| Required work |
Using the listing below, extract each line that has the word "Large" in it.

| Excerpted data |
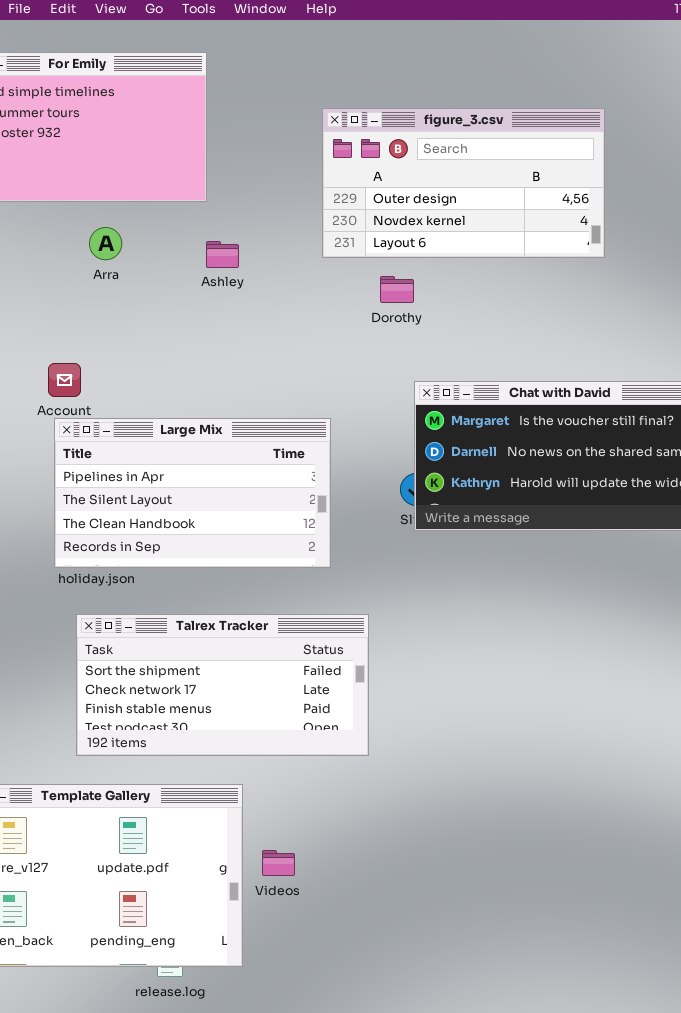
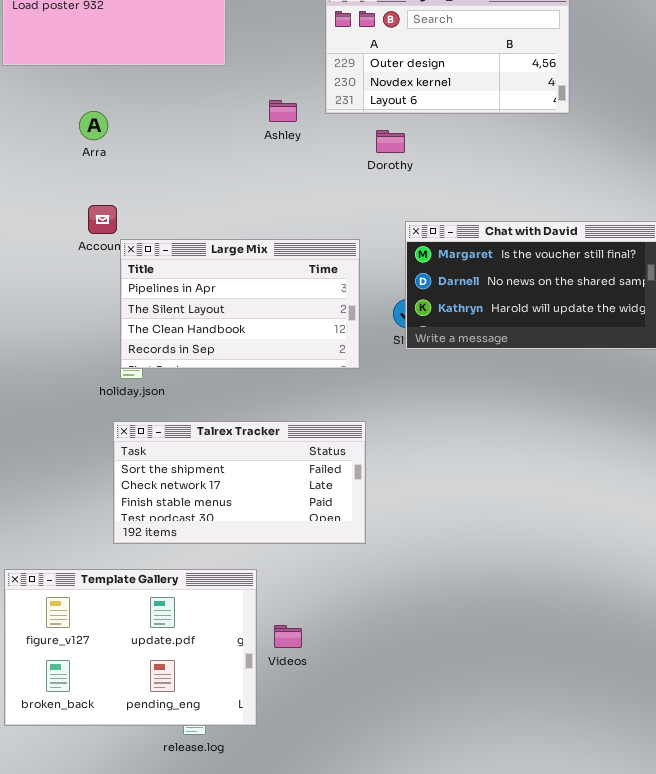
Arra: [89,227,122,260] -> [79,111,108,140], moved
Ashley: [206,241,239,268] -> [269,100,297,122], moved
Large Mix: [54,418,331,568] -> [120,239,360,369], moved

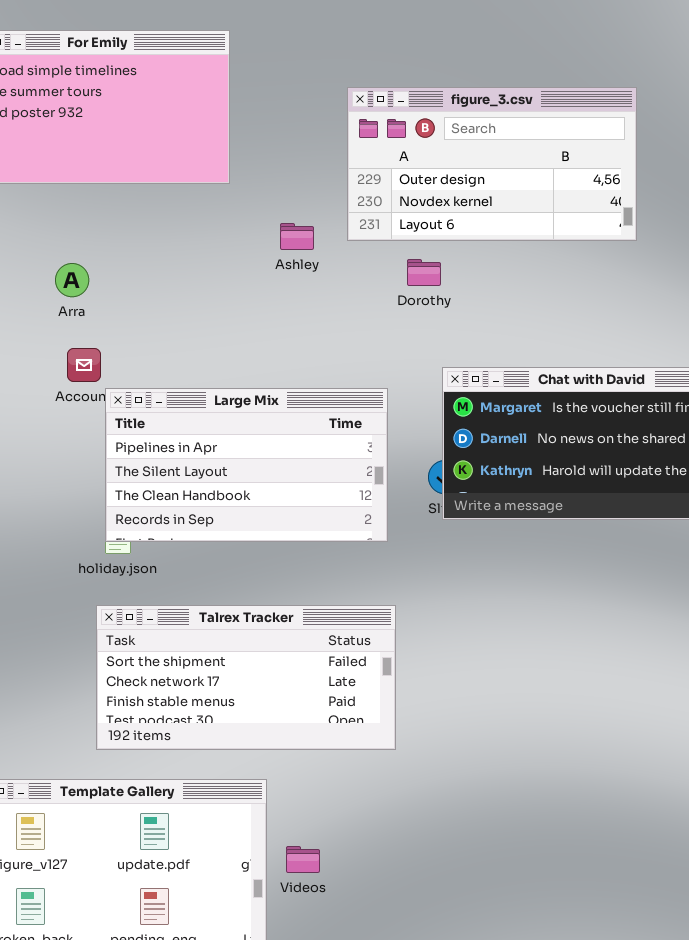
Arra: [79,111,108,140] -> [55,263,89,297], moved

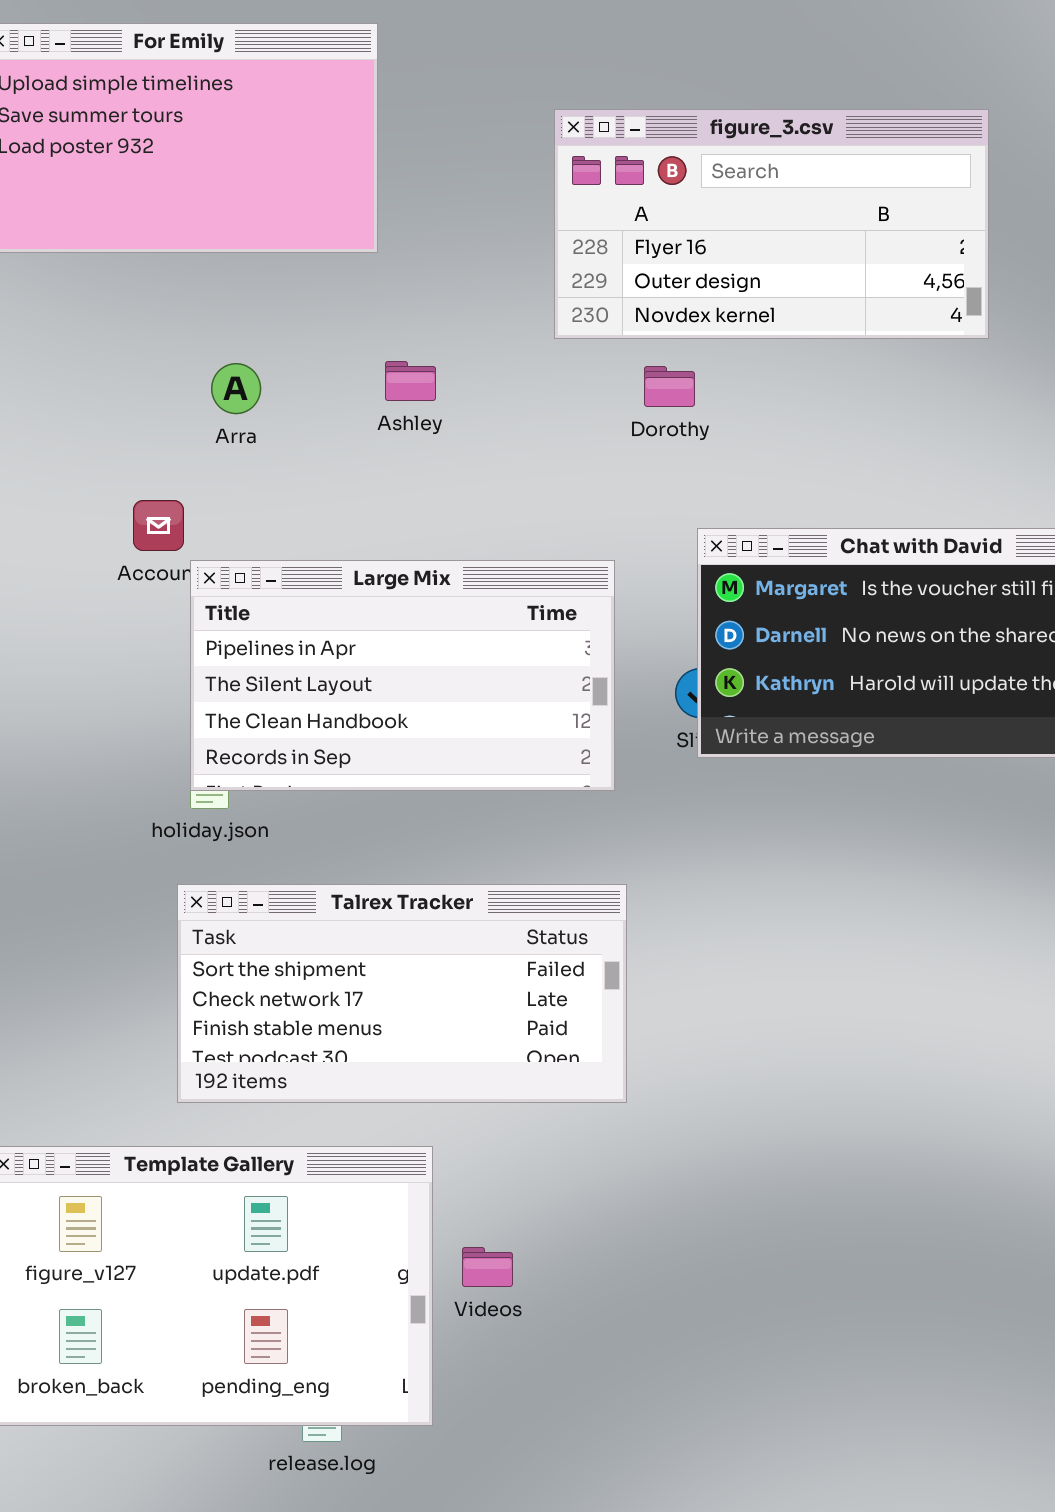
figure_3.csv: [347,87,637,241] -> [554,109,989,339], scrolled up 1 row
Ashley: [280,223,314,250] -> [385,361,436,401], moved
Arra: [55,263,89,297] -> [211,363,261,414], moved

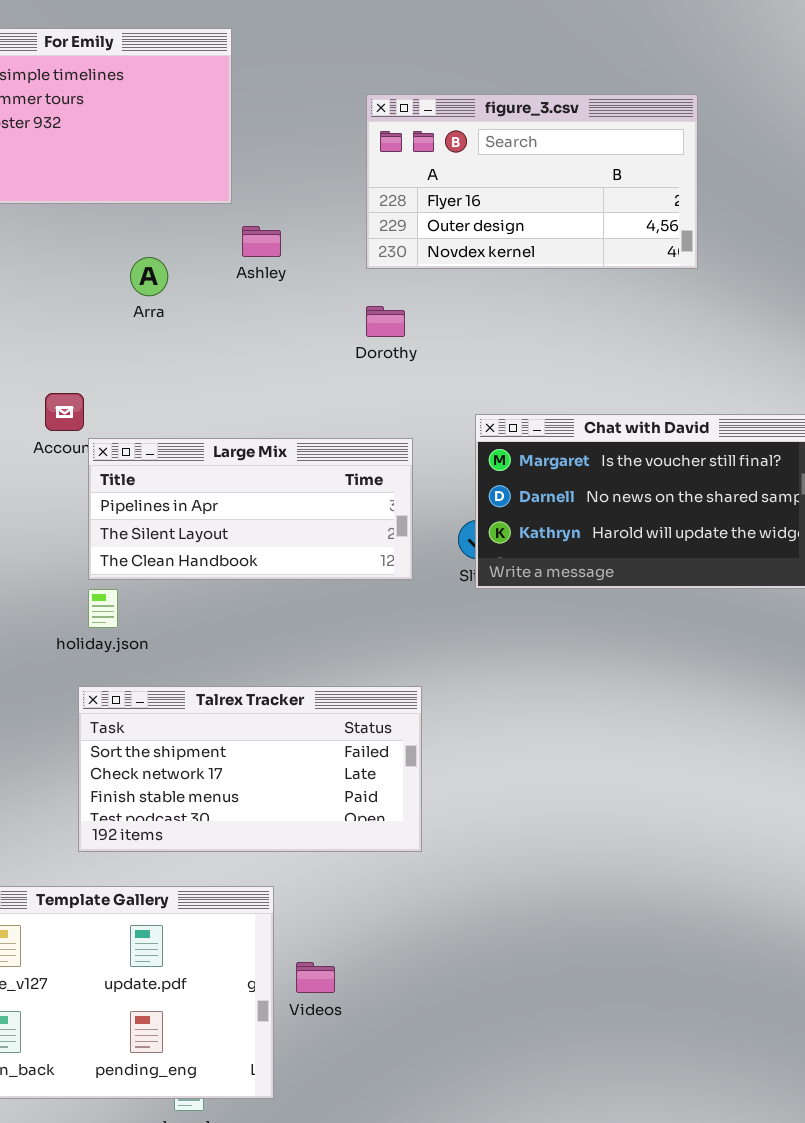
Ashley: [385,361,436,401] -> [242,226,281,257], moved
Arra: [211,363,261,414] -> [130,257,168,296], moved
Dorothy: [644,366,695,407] -> [366,306,405,337], moved
Large Mix: [190,560,615,791] -> [88,438,413,580], resized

| Written answer |
Large Mix: [54,418,331,568] -> [120,239,360,369], moved
Large Mix: [190,560,615,791] -> [88,438,413,580], resized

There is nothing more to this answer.